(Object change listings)
━━━━━━━━
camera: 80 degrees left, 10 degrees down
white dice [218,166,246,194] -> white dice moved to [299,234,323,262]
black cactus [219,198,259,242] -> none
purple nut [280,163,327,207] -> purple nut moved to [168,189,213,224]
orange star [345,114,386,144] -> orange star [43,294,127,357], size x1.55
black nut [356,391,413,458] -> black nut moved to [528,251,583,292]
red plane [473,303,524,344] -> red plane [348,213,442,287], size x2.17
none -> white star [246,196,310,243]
━━━━━━━━
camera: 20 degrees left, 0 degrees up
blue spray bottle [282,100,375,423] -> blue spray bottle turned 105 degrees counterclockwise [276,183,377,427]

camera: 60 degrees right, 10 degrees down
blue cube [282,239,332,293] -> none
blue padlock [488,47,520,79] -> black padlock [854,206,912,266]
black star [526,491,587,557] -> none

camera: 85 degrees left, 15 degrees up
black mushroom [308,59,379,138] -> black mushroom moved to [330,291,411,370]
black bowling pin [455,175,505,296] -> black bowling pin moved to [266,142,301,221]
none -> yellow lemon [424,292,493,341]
━━━━━━━━
The task | Please return the lines above that run from the line containing "camera: 80 degrees left, 10 degrees down" to the line containing "none -> white star [246,196,310,243]", inclusive, exactly and with no other lines.

Problem solution |
camera: 80 degrees left, 10 degrees down
white dice [218,166,246,194] -> white dice moved to [299,234,323,262]
black cactus [219,198,259,242] -> none
purple nut [280,163,327,207] -> purple nut moved to [168,189,213,224]
orange star [345,114,386,144] -> orange star [43,294,127,357], size x1.55
black nut [356,391,413,458] -> black nut moved to [528,251,583,292]
red plane [473,303,524,344] -> red plane [348,213,442,287], size x2.17
none -> white star [246,196,310,243]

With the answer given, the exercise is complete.